DATASET SECTION ▸

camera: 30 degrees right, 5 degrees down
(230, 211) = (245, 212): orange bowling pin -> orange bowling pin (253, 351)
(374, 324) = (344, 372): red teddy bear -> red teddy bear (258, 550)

PROBLEM DESCRIPTION ▸
Make an exact copy of the listing shown above.

YOUR SOLUTION ▸
camera: 30 degrees right, 5 degrees down
(230, 211) = (245, 212): orange bowling pin -> orange bowling pin (253, 351)
(374, 324) = (344, 372): red teddy bear -> red teddy bear (258, 550)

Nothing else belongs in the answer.